[RECORDS SUPPLIED Boundary: Start]

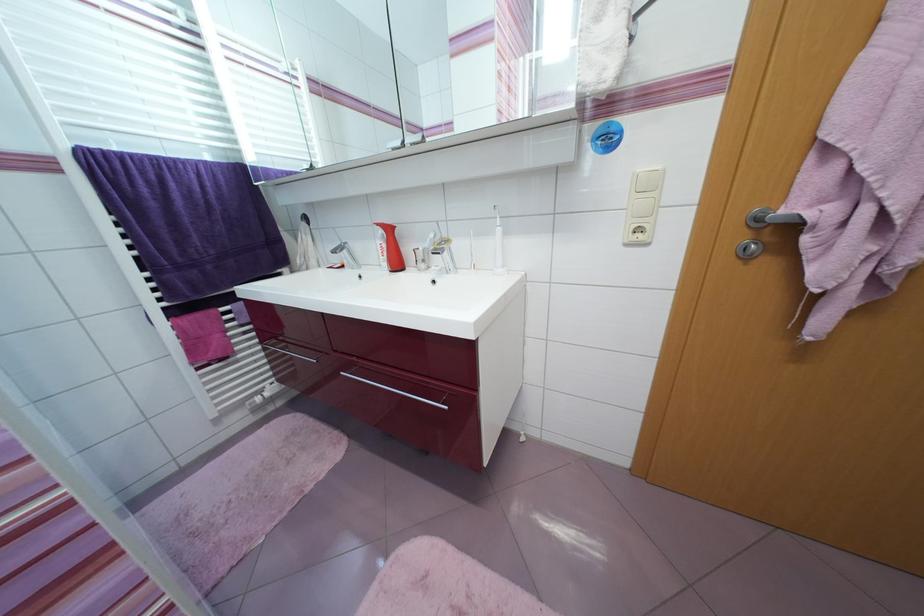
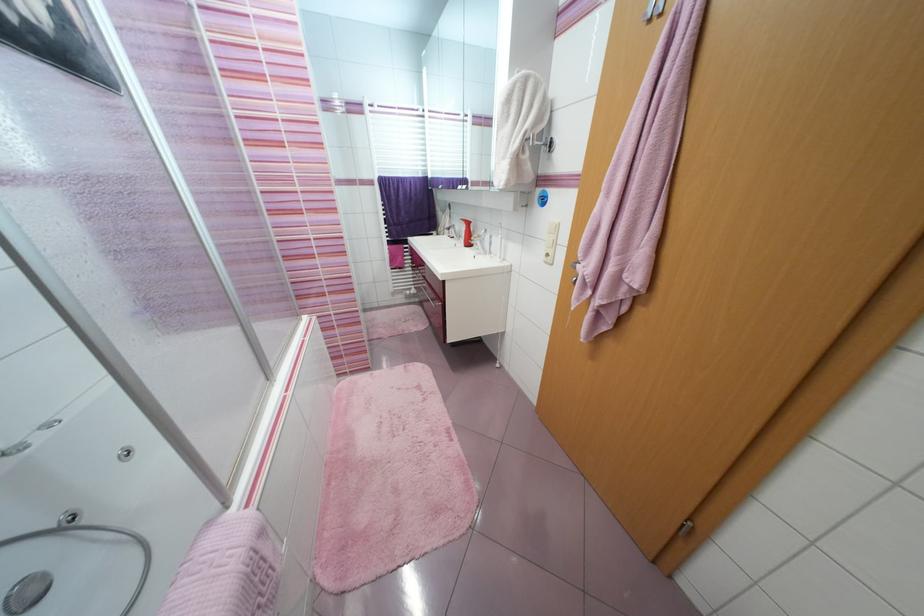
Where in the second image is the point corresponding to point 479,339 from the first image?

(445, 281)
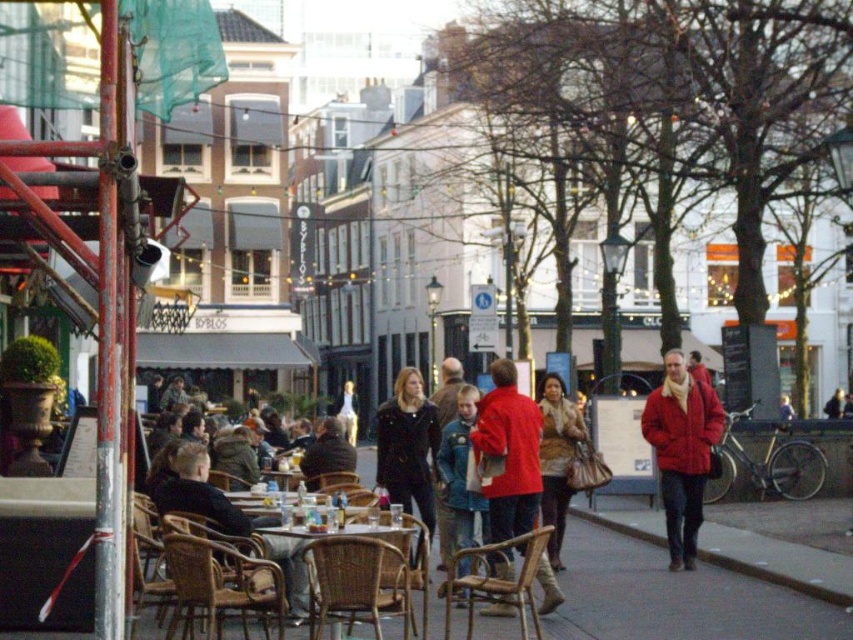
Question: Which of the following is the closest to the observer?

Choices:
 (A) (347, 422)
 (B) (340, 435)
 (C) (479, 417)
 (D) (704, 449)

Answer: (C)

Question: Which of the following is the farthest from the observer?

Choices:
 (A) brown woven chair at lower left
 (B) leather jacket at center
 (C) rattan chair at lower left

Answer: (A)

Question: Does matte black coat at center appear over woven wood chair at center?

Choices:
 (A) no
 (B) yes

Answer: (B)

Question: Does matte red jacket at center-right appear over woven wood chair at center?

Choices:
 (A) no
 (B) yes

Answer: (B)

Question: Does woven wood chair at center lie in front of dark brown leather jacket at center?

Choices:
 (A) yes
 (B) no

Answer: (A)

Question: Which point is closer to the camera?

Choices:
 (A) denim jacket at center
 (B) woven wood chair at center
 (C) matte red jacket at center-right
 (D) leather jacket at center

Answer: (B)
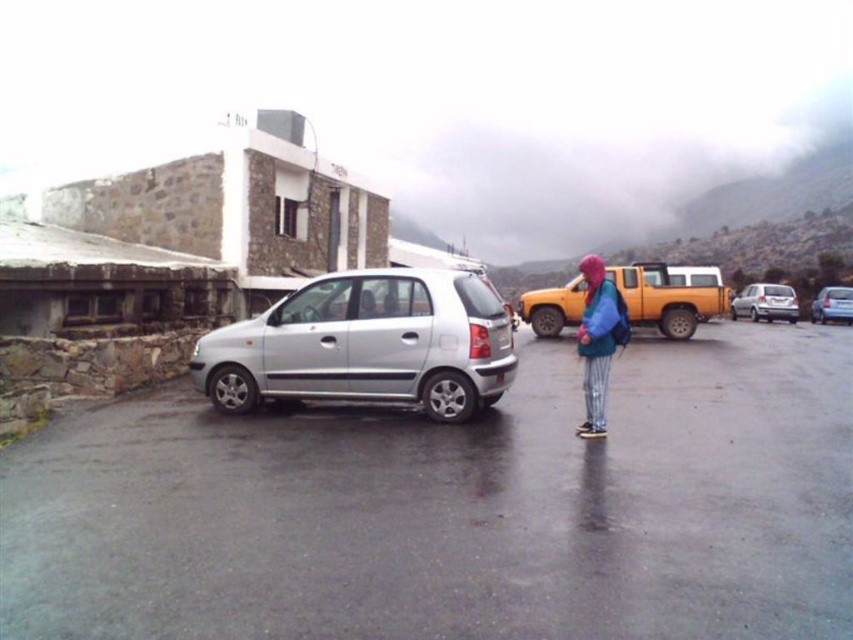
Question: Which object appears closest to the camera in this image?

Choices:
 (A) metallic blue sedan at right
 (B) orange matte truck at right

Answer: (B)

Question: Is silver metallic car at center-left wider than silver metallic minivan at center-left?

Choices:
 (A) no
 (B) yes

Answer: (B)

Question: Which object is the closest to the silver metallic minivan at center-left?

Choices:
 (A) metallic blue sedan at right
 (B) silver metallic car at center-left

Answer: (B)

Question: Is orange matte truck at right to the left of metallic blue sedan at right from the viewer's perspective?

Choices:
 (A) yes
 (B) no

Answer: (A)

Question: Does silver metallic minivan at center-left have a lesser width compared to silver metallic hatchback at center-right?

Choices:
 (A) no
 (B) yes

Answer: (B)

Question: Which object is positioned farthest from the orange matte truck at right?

[RECORDS SUPPLIED Boundary: End]

**ASSIGNMENT**
Copy the rows above from their beginning through the line containing "Question: Is silver", including that line, and leave the pictures out.

**ANSWER TO THIS TASK**
Where in the second image is the point corresponding to point 479,339 from the first image?

(445, 281)
Question: Which of the following is the closest to the observer?

Choices:
 (A) (347, 422)
 (B) (340, 435)
 (C) (479, 417)
 (D) (704, 449)

Answer: (C)

Question: Which of the following is the farthest from the observer?

Choices:
 (A) brown woven chair at lower left
 (B) leather jacket at center
 (C) rattan chair at lower left

Answer: (A)

Question: Does matte black coat at center appear over woven wood chair at center?

Choices:
 (A) no
 (B) yes

Answer: (B)

Question: Does matte red jacket at center-right appear over woven wood chair at center?

Choices:
 (A) no
 (B) yes

Answer: (B)

Question: Does woven wood chair at center lie in front of dark brown leather jacket at center?

Choices:
 (A) yes
 (B) no

Answer: (A)

Question: Which point is closer to the camera?

Choices:
 (A) denim jacket at center
 (B) woven wood chair at center
 (C) matte red jacket at center-right
 (D) leather jacket at center

Answer: (B)
Question: Which object appears closest to the camera in this image?

Choices:
 (A) metallic blue sedan at right
 (B) orange matte truck at right

Answer: (B)

Question: Is silver metallic car at center-left wider than silver metallic minivan at center-left?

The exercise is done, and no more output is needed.